Problem to work on ▸
Write the data below out again in full, exactly as shown.

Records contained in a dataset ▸
_ _ _ _ _

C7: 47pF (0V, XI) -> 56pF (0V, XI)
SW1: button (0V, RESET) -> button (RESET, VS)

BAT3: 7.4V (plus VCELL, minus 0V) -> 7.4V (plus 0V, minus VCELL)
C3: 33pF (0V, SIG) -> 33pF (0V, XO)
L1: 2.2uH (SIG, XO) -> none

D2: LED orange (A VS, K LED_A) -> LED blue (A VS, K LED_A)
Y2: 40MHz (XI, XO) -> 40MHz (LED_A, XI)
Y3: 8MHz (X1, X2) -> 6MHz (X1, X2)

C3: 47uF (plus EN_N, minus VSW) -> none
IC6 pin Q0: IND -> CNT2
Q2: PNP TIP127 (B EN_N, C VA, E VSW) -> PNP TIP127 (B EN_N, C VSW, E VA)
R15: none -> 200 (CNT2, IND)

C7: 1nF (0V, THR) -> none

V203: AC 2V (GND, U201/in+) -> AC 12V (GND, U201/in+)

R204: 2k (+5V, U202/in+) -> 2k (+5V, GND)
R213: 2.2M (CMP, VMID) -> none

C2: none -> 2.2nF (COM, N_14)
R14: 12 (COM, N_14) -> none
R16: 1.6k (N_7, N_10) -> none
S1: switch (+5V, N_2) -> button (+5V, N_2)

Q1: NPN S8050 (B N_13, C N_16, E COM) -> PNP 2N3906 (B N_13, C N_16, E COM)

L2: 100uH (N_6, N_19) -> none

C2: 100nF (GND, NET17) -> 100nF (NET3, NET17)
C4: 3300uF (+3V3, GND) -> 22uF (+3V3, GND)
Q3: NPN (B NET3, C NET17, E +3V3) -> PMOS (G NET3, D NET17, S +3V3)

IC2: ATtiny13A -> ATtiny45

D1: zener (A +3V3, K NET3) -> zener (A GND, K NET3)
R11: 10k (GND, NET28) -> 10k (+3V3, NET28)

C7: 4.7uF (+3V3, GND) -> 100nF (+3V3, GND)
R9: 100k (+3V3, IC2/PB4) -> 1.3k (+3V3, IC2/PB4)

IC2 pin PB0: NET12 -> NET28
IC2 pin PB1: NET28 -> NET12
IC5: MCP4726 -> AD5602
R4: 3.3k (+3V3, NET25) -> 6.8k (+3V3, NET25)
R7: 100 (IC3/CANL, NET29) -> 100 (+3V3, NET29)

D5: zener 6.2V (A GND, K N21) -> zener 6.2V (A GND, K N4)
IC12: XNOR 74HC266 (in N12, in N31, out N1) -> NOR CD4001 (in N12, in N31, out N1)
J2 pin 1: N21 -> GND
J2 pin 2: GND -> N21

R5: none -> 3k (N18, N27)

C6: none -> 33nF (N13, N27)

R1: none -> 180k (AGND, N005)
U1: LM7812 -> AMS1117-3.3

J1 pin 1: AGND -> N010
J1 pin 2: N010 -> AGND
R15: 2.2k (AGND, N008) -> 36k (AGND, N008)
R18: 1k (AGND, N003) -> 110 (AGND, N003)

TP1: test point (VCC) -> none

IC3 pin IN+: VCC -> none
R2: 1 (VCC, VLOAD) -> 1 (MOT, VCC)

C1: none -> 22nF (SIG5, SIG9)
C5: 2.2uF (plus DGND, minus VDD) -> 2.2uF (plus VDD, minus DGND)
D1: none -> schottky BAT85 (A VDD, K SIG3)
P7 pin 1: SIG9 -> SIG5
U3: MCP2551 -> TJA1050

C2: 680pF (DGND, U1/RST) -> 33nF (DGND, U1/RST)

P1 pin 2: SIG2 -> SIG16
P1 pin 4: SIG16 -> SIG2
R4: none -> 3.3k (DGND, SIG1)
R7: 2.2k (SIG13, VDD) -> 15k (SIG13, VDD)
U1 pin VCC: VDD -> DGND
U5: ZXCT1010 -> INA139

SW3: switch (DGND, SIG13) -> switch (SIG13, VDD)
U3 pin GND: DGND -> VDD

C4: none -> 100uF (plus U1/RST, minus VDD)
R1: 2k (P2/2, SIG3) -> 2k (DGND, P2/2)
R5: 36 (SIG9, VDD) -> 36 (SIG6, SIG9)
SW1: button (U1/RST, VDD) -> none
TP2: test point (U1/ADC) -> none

_ _ _ _ _

Output of the exercise ▸
C7: 47pF (0V, XI) -> 56pF (0V, XI)
SW1: button (0V, RESET) -> button (RESET, VS)

BAT3: 7.4V (plus VCELL, minus 0V) -> 7.4V (plus 0V, minus VCELL)
C3: 33pF (0V, SIG) -> 33pF (0V, XO)
L1: 2.2uH (SIG, XO) -> none

D2: LED orange (A VS, K LED_A) -> LED blue (A VS, K LED_A)
Y2: 40MHz (XI, XO) -> 40MHz (LED_A, XI)
Y3: 8MHz (X1, X2) -> 6MHz (X1, X2)

C3: 47uF (plus EN_N, minus VSW) -> none
IC6 pin Q0: IND -> CNT2
Q2: PNP TIP127 (B EN_N, C VA, E VSW) -> PNP TIP127 (B EN_N, C VSW, E VA)
R15: none -> 200 (CNT2, IND)

C7: 1nF (0V, THR) -> none

V203: AC 2V (GND, U201/in+) -> AC 12V (GND, U201/in+)

R204: 2k (+5V, U202/in+) -> 2k (+5V, GND)
R213: 2.2M (CMP, VMID) -> none

C2: none -> 2.2nF (COM, N_14)
R14: 12 (COM, N_14) -> none
R16: 1.6k (N_7, N_10) -> none
S1: switch (+5V, N_2) -> button (+5V, N_2)

Q1: NPN S8050 (B N_13, C N_16, E COM) -> PNP 2N3906 (B N_13, C N_16, E COM)

L2: 100uH (N_6, N_19) -> none

C2: 100nF (GND, NET17) -> 100nF (NET3, NET17)
C4: 3300uF (+3V3, GND) -> 22uF (+3V3, GND)
Q3: NPN (B NET3, C NET17, E +3V3) -> PMOS (G NET3, D NET17, S +3V3)

IC2: ATtiny13A -> ATtiny45

D1: zener (A +3V3, K NET3) -> zener (A GND, K NET3)
R11: 10k (GND, NET28) -> 10k (+3V3, NET28)

C7: 4.7uF (+3V3, GND) -> 100nF (+3V3, GND)
R9: 100k (+3V3, IC2/PB4) -> 1.3k (+3V3, IC2/PB4)

IC2 pin PB0: NET12 -> NET28
IC2 pin PB1: NET28 -> NET12
IC5: MCP4726 -> AD5602
R4: 3.3k (+3V3, NET25) -> 6.8k (+3V3, NET25)
R7: 100 (IC3/CANL, NET29) -> 100 (+3V3, NET29)

D5: zener 6.2V (A GND, K N21) -> zener 6.2V (A GND, K N4)
IC12: XNOR 74HC266 (in N12, in N31, out N1) -> NOR CD4001 (in N12, in N31, out N1)
J2 pin 1: N21 -> GND
J2 pin 2: GND -> N21

R5: none -> 3k (N18, N27)

C6: none -> 33nF (N13, N27)

R1: none -> 180k (AGND, N005)
U1: LM7812 -> AMS1117-3.3

J1 pin 1: AGND -> N010
J1 pin 2: N010 -> AGND
R15: 2.2k (AGND, N008) -> 36k (AGND, N008)
R18: 1k (AGND, N003) -> 110 (AGND, N003)

TP1: test point (VCC) -> none

IC3 pin IN+: VCC -> none
R2: 1 (VCC, VLOAD) -> 1 (MOT, VCC)

C1: none -> 22nF (SIG5, SIG9)
C5: 2.2uF (plus DGND, minus VDD) -> 2.2uF (plus VDD, minus DGND)
D1: none -> schottky BAT85 (A VDD, K SIG3)
P7 pin 1: SIG9 -> SIG5
U3: MCP2551 -> TJA1050

C2: 680pF (DGND, U1/RST) -> 33nF (DGND, U1/RST)

P1 pin 2: SIG2 -> SIG16
P1 pin 4: SIG16 -> SIG2
R4: none -> 3.3k (DGND, SIG1)
R7: 2.2k (SIG13, VDD) -> 15k (SIG13, VDD)
U1 pin VCC: VDD -> DGND
U5: ZXCT1010 -> INA139

SW3: switch (DGND, SIG13) -> switch (SIG13, VDD)
U3 pin GND: DGND -> VDD

C4: none -> 100uF (plus U1/RST, minus VDD)
R1: 2k (P2/2, SIG3) -> 2k (DGND, P2/2)
R5: 36 (SIG9, VDD) -> 36 (SIG6, SIG9)
SW1: button (U1/RST, VDD) -> none
TP2: test point (U1/ADC) -> none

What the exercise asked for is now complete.